◆ Exercise prompt ◆
Whenever a line in the data below includes the string "duck", copy it out.
-------
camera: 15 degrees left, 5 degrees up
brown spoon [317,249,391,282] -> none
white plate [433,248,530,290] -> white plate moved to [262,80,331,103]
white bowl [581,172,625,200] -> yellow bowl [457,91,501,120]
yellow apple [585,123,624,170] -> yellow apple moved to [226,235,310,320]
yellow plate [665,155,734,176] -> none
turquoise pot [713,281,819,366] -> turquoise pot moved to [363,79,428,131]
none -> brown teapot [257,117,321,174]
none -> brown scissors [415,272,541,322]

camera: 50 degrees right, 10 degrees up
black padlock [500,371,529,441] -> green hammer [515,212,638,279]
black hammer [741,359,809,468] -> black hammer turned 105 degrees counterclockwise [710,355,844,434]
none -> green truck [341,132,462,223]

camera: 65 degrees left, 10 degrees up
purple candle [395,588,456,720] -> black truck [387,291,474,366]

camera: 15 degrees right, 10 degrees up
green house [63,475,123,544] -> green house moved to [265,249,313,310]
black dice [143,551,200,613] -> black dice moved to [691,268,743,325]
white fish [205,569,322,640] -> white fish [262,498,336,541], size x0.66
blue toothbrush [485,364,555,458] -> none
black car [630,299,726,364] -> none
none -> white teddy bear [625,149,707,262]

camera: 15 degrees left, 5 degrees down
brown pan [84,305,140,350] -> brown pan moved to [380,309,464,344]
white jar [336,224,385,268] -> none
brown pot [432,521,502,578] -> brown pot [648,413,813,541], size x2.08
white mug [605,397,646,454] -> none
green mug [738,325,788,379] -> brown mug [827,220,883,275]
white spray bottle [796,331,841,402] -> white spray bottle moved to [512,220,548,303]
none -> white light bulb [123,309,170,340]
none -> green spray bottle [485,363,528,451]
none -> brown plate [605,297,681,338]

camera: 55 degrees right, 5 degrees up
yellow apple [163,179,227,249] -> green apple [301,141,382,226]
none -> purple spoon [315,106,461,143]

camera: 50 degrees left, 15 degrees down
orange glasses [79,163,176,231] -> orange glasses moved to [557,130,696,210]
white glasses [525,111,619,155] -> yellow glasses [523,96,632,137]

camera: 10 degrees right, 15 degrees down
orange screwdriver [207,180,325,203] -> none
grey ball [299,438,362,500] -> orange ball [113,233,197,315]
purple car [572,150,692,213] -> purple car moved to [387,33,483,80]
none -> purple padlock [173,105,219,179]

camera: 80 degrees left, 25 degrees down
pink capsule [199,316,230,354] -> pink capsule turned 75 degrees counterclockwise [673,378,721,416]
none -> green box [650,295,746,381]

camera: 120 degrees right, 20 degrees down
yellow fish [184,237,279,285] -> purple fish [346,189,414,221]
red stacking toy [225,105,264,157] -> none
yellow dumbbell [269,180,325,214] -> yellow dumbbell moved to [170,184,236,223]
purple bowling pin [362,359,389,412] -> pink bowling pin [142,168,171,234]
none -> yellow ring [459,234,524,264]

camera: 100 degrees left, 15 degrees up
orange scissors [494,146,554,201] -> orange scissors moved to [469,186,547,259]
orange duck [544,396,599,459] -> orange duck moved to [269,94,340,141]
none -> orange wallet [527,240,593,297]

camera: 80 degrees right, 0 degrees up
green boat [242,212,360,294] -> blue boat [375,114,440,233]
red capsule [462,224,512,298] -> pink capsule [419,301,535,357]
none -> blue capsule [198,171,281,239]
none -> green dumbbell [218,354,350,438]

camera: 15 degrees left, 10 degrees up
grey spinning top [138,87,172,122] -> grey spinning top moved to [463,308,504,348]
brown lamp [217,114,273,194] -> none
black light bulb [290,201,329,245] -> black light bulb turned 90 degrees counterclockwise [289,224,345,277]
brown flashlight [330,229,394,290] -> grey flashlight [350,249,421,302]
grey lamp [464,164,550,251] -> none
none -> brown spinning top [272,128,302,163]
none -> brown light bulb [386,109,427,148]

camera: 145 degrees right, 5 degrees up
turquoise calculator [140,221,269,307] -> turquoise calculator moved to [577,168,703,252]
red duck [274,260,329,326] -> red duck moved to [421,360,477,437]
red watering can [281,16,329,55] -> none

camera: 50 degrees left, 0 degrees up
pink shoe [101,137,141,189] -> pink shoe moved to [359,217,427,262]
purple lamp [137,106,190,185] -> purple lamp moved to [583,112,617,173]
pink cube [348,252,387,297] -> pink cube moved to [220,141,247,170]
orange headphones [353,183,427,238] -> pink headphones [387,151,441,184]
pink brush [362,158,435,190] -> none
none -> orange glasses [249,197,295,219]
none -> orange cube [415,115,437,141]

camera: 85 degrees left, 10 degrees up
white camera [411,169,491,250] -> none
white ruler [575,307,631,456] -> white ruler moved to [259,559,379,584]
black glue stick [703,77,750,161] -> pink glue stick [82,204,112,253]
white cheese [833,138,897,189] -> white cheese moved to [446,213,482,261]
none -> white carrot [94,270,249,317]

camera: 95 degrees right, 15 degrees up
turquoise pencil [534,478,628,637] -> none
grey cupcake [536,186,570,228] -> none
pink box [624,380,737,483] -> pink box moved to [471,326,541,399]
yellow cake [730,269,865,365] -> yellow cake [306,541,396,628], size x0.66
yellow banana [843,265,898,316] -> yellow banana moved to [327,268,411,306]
-------
◆ Your solution ◆
orange duck [544,396,599,459] -> orange duck moved to [269,94,340,141]
red duck [274,260,329,326] -> red duck moved to [421,360,477,437]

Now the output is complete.